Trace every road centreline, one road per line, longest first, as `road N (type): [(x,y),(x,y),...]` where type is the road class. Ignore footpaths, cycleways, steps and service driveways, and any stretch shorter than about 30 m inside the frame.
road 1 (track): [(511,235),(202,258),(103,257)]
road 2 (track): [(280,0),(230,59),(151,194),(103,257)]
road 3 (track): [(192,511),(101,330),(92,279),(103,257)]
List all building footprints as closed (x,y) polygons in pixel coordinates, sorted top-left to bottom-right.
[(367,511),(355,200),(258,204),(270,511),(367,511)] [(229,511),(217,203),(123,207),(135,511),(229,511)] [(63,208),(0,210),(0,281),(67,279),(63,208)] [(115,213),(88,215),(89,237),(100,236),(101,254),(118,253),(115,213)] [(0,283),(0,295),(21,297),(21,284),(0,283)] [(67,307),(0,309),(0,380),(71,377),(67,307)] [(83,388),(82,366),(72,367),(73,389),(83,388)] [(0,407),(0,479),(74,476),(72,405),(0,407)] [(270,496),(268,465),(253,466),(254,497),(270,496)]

WHAT IS NEEDED
In the records, change "footpaths" to "sidewalks" and leave everything else unchanged.

THE SOLUTION
Trace every road centreline, one road per line, longest first, as `road N (type): [(x,y),(x,y),...]` where type is the road class. Ignore sidewalks, cycleways, steps and service driveways, and any stretch shorter than about 30 m inside the frame.
road 1 (track): [(511,235),(202,258),(103,257)]
road 2 (track): [(280,0),(230,59),(151,194),(103,257)]
road 3 (track): [(192,511),(101,330),(92,279),(103,257)]
List all building footprints as closed (x,y) polygons in pixel coordinates, sorted top-left to bottom-right.
[(367,511),(355,200),(258,204),(270,511),(367,511)] [(229,511),(217,203),(123,207),(135,511),(229,511)] [(63,208),(0,210),(0,281),(67,279),(63,208)] [(115,213),(88,215),(89,237),(100,236),(101,254),(118,253),(115,213)] [(0,283),(0,295),(21,297),(21,284),(0,283)] [(67,307),(0,309),(0,380),(71,377),(67,307)] [(83,388),(82,366),(72,367),(73,389),(83,388)] [(0,407),(0,479),(74,476),(72,405),(0,407)] [(270,496),(268,465),(253,466),(254,497),(270,496)]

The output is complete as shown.